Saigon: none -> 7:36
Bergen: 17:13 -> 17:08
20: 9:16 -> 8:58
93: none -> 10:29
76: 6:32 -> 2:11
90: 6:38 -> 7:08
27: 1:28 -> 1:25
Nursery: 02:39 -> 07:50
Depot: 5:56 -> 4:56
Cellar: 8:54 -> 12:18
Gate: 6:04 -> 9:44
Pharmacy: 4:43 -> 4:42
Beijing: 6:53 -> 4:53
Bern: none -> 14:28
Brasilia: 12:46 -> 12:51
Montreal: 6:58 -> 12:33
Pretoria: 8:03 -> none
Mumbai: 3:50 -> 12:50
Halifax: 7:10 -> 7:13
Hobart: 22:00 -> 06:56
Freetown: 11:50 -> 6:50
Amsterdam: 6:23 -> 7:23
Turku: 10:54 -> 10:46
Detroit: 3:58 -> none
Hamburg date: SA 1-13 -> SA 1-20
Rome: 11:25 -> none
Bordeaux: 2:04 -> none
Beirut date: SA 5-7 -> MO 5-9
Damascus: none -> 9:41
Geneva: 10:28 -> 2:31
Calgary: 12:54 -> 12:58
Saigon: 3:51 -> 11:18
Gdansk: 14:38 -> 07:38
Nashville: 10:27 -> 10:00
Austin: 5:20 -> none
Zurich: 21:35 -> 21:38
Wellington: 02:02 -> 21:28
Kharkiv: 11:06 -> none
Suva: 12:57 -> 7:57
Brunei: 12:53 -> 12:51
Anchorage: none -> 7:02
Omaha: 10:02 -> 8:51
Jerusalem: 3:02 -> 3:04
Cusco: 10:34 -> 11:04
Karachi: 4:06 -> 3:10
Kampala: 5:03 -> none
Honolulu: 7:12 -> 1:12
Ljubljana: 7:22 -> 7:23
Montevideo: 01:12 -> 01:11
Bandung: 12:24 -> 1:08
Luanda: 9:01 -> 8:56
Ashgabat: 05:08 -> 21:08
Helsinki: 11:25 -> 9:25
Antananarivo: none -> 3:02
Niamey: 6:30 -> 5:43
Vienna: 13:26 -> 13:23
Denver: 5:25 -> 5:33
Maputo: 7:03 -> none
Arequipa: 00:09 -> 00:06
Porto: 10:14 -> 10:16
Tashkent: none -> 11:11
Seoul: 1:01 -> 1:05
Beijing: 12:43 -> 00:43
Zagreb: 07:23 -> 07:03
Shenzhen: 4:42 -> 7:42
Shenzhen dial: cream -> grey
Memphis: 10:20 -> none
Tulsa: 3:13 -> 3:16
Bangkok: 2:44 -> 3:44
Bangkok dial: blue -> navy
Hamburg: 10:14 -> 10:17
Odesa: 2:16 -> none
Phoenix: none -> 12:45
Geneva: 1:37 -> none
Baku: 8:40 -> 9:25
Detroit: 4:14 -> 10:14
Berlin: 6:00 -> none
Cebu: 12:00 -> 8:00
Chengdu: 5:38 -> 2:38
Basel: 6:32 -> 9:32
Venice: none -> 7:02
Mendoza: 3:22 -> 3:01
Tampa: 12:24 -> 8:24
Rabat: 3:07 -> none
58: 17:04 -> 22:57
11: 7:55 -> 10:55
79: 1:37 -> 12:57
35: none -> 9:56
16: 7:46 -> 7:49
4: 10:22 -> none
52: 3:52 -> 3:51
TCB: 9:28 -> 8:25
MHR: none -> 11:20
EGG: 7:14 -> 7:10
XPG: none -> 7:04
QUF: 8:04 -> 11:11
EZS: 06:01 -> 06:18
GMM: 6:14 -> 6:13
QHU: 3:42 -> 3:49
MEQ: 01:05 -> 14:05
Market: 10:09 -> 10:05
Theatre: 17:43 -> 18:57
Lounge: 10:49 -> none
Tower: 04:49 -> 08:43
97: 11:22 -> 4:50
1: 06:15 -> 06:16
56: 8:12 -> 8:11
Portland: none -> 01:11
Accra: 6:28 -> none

********************

A FAZER ▸ Renomeie "Freetown" para "Dakar" e reescreva todas as linhas dos registros, sem mudar mais nada.

RESPOSTA CORRETA ▸
Saigon: none -> 7:36
Bergen: 17:13 -> 17:08
20: 9:16 -> 8:58
93: none -> 10:29
76: 6:32 -> 2:11
90: 6:38 -> 7:08
27: 1:28 -> 1:25
Nursery: 02:39 -> 07:50
Depot: 5:56 -> 4:56
Cellar: 8:54 -> 12:18
Gate: 6:04 -> 9:44
Pharmacy: 4:43 -> 4:42
Beijing: 6:53 -> 4:53
Bern: none -> 14:28
Brasilia: 12:46 -> 12:51
Montreal: 6:58 -> 12:33
Pretoria: 8:03 -> none
Mumbai: 3:50 -> 12:50
Halifax: 7:10 -> 7:13
Hobart: 22:00 -> 06:56
Dakar: 11:50 -> 6:50
Amsterdam: 6:23 -> 7:23
Turku: 10:54 -> 10:46
Detroit: 3:58 -> none
Hamburg date: SA 1-13 -> SA 1-20
Rome: 11:25 -> none
Bordeaux: 2:04 -> none
Beirut date: SA 5-7 -> MO 5-9
Damascus: none -> 9:41
Geneva: 10:28 -> 2:31
Calgary: 12:54 -> 12:58
Saigon: 3:51 -> 11:18
Gdansk: 14:38 -> 07:38
Nashville: 10:27 -> 10:00
Austin: 5:20 -> none
Zurich: 21:35 -> 21:38
Wellington: 02:02 -> 21:28
Kharkiv: 11:06 -> none
Suva: 12:57 -> 7:57
Brunei: 12:53 -> 12:51
Anchorage: none -> 7:02
Omaha: 10:02 -> 8:51
Jerusalem: 3:02 -> 3:04
Cusco: 10:34 -> 11:04
Karachi: 4:06 -> 3:10
Kampala: 5:03 -> none
Honolulu: 7:12 -> 1:12
Ljubljana: 7:22 -> 7:23
Montevideo: 01:12 -> 01:11
Bandung: 12:24 -> 1:08
Luanda: 9:01 -> 8:56
Ashgabat: 05:08 -> 21:08
Helsinki: 11:25 -> 9:25
Antananarivo: none -> 3:02
Niamey: 6:30 -> 5:43
Vienna: 13:26 -> 13:23
Denver: 5:25 -> 5:33
Maputo: 7:03 -> none
Arequipa: 00:09 -> 00:06
Porto: 10:14 -> 10:16
Tashkent: none -> 11:11
Seoul: 1:01 -> 1:05
Beijing: 12:43 -> 00:43
Zagreb: 07:23 -> 07:03
Shenzhen: 4:42 -> 7:42
Shenzhen dial: cream -> grey
Memphis: 10:20 -> none
Tulsa: 3:13 -> 3:16
Bangkok: 2:44 -> 3:44
Bangkok dial: blue -> navy
Hamburg: 10:14 -> 10:17
Odesa: 2:16 -> none
Phoenix: none -> 12:45
Geneva: 1:37 -> none
Baku: 8:40 -> 9:25
Detroit: 4:14 -> 10:14
Berlin: 6:00 -> none
Cebu: 12:00 -> 8:00
Chengdu: 5:38 -> 2:38
Basel: 6:32 -> 9:32
Venice: none -> 7:02
Mendoza: 3:22 -> 3:01
Tampa: 12:24 -> 8:24
Rabat: 3:07 -> none
58: 17:04 -> 22:57
11: 7:55 -> 10:55
79: 1:37 -> 12:57
35: none -> 9:56
16: 7:46 -> 7:49
4: 10:22 -> none
52: 3:52 -> 3:51
TCB: 9:28 -> 8:25
MHR: none -> 11:20
EGG: 7:14 -> 7:10
XPG: none -> 7:04
QUF: 8:04 -> 11:11
EZS: 06:01 -> 06:18
GMM: 6:14 -> 6:13
QHU: 3:42 -> 3:49
MEQ: 01:05 -> 14:05
Market: 10:09 -> 10:05
Theatre: 17:43 -> 18:57
Lounge: 10:49 -> none
Tower: 04:49 -> 08:43
97: 11:22 -> 4:50
1: 06:15 -> 06:16
56: 8:12 -> 8:11
Portland: none -> 01:11
Accra: 6:28 -> none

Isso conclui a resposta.